(SOURCE INFORMATION Opens)
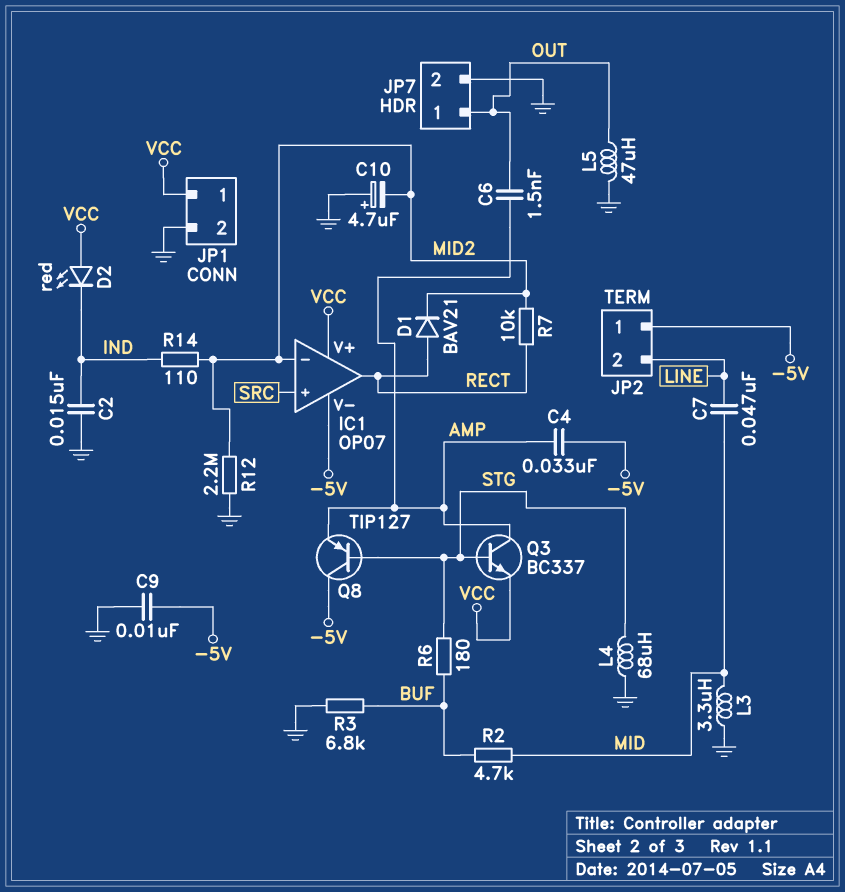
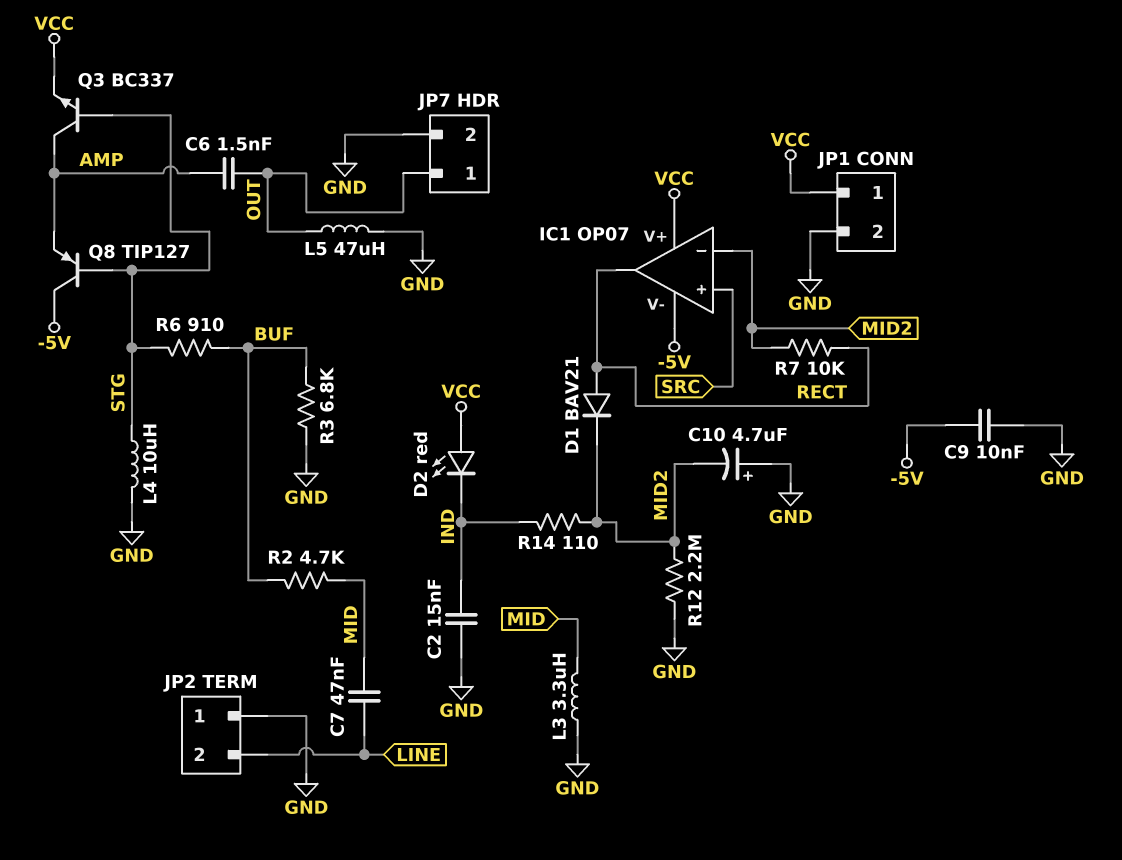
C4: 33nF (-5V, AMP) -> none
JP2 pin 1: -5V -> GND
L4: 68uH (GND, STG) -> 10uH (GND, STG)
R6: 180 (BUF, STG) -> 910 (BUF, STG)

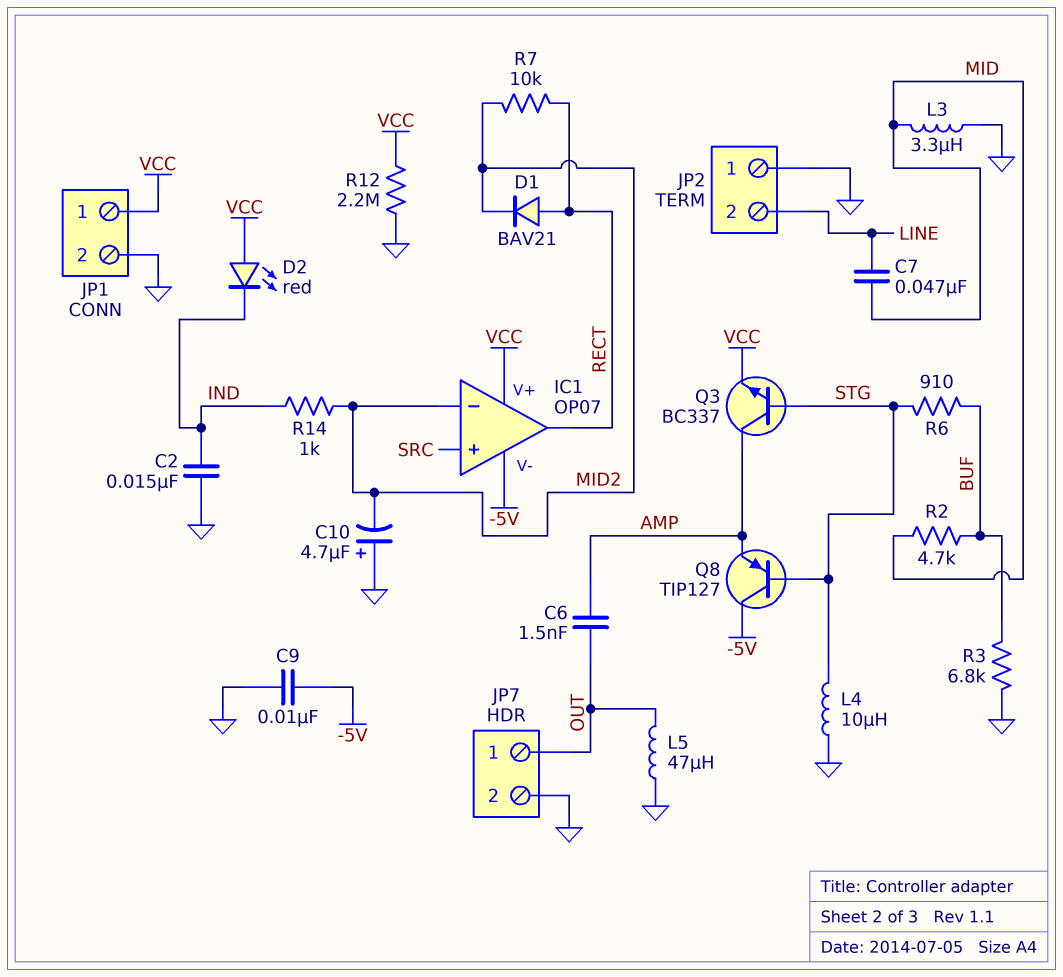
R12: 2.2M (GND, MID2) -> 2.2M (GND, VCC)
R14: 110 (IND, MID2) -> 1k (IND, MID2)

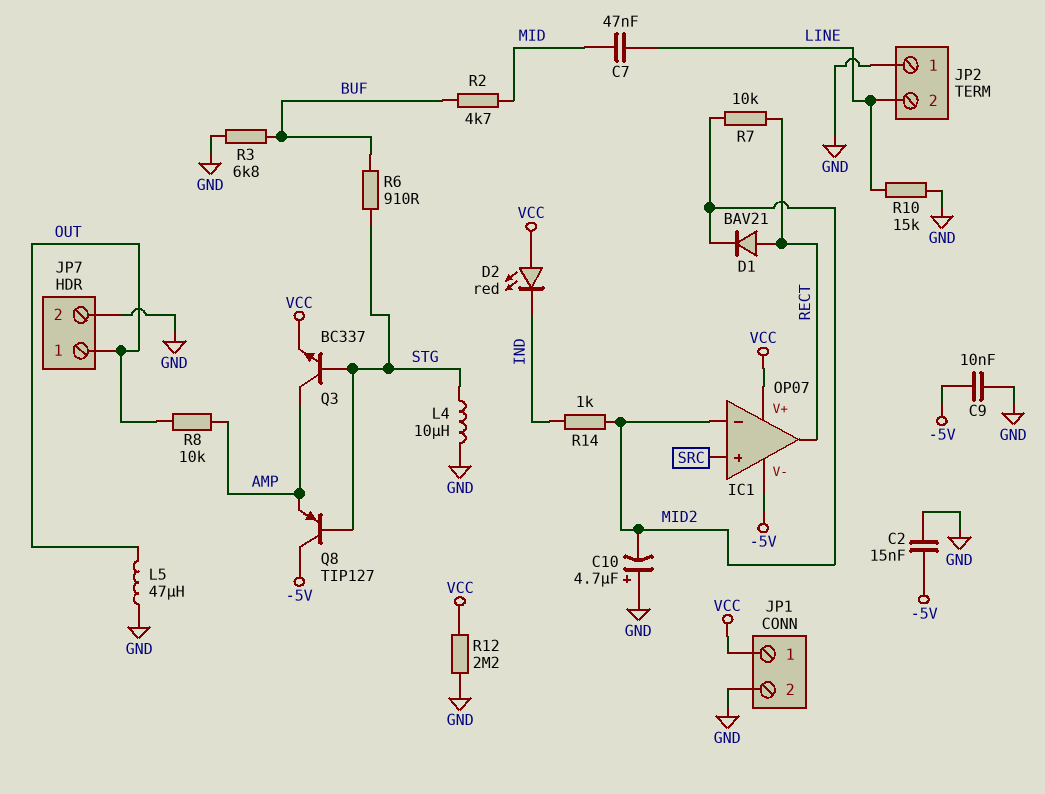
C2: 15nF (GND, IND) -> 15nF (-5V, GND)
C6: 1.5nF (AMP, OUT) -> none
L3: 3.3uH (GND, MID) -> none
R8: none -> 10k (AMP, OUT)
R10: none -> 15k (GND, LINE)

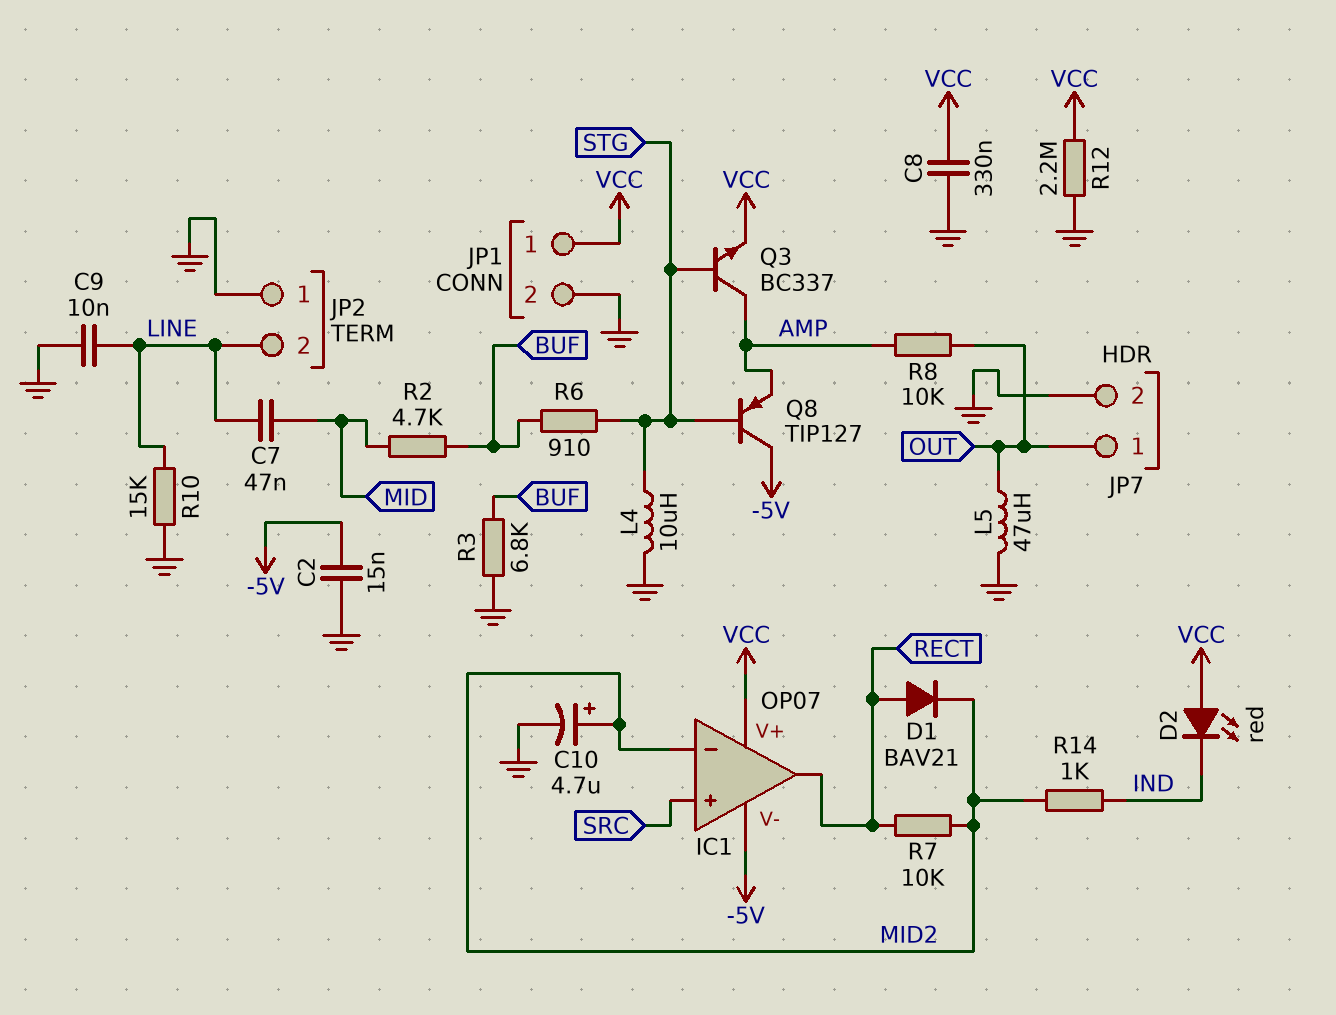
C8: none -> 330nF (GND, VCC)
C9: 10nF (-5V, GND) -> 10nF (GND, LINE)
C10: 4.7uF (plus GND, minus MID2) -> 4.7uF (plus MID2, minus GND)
(SOURCE INFORMATION Closes)
(SOURCE INFORMATION Opens)
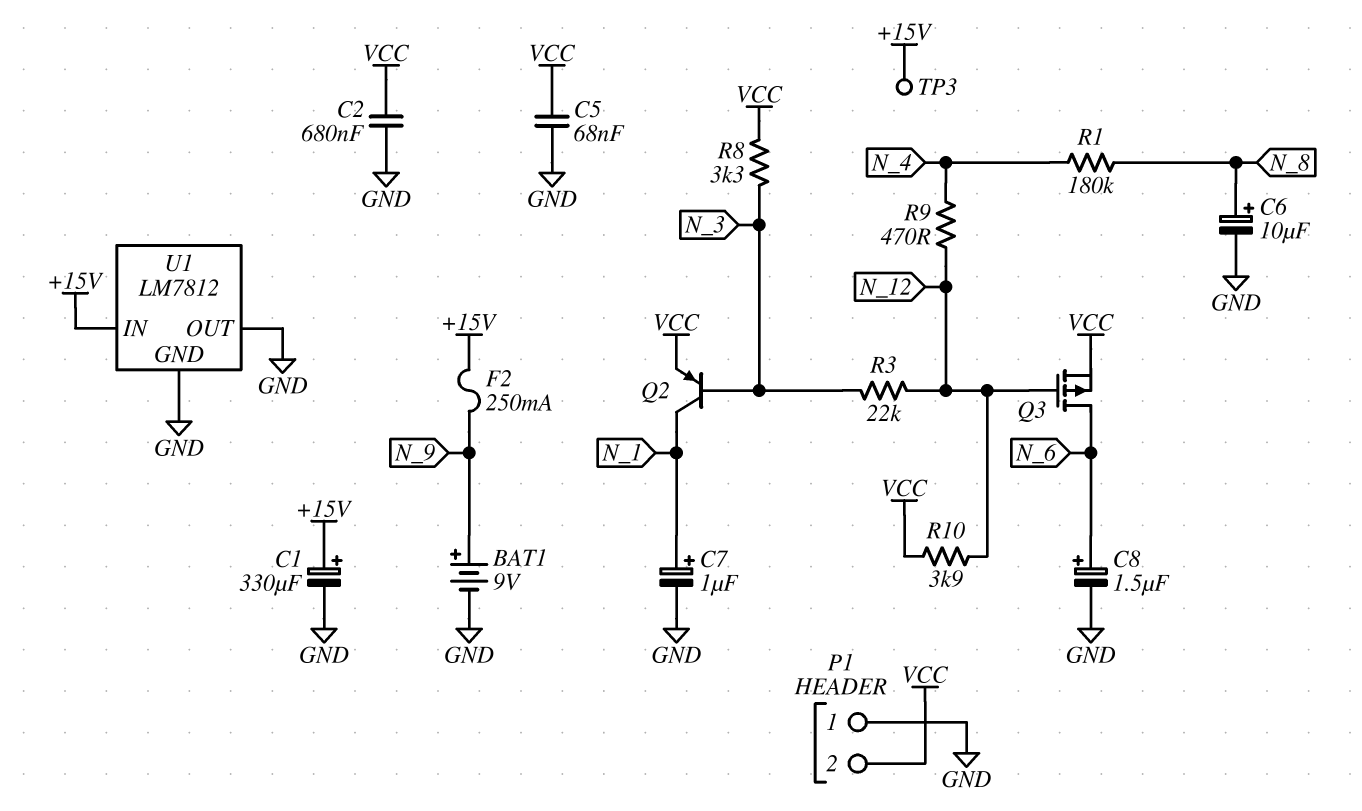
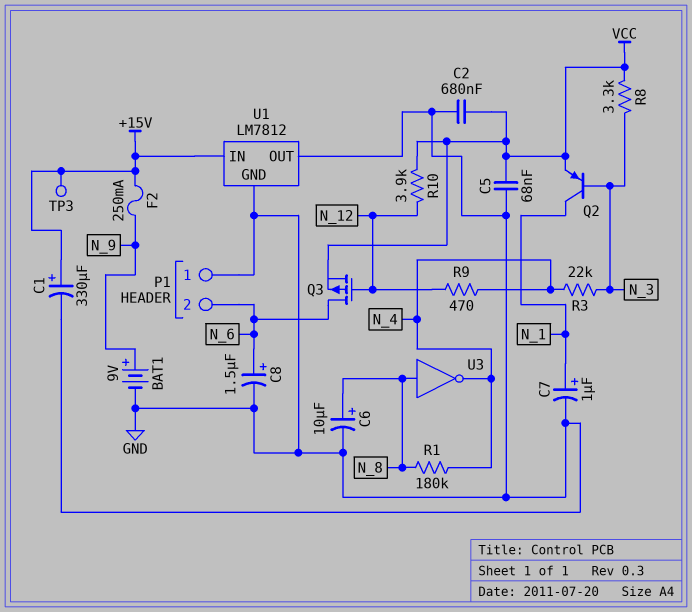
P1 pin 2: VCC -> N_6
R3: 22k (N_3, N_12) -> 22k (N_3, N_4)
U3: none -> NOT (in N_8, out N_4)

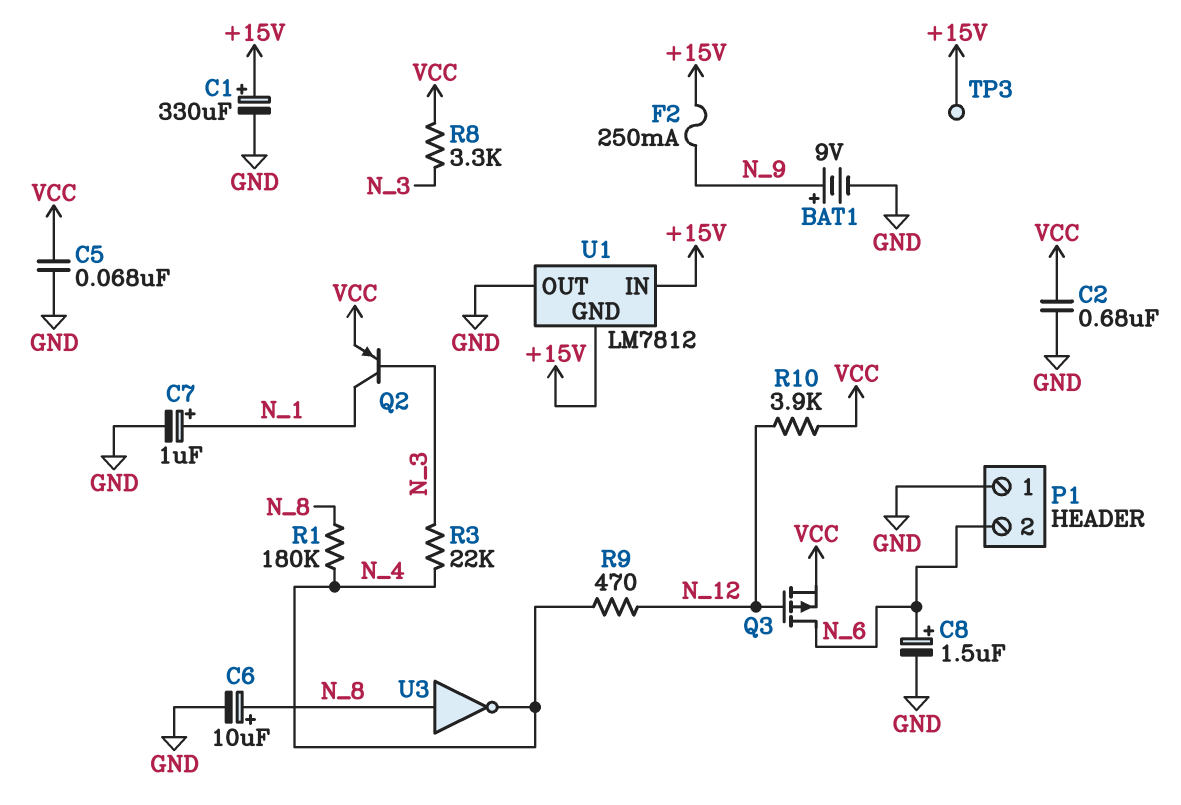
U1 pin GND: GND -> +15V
(SOURCE INFORMATION Closes)
Go down the entries above from the line containing "R12: 2.2M (GND, MID2) -> 2.2M (GND, VCC)" to the line containing "C9: 10nF (-5V, GND) -> 10nF (GND, LINE)" and write out each line exactly, leaving pictures out.

R12: 2.2M (GND, MID2) -> 2.2M (GND, VCC)
R14: 110 (IND, MID2) -> 1k (IND, MID2)

C2: 15nF (GND, IND) -> 15nF (-5V, GND)
C6: 1.5nF (AMP, OUT) -> none
L3: 3.3uH (GND, MID) -> none
R8: none -> 10k (AMP, OUT)
R10: none -> 15k (GND, LINE)

C8: none -> 330nF (GND, VCC)
C9: 10nF (-5V, GND) -> 10nF (GND, LINE)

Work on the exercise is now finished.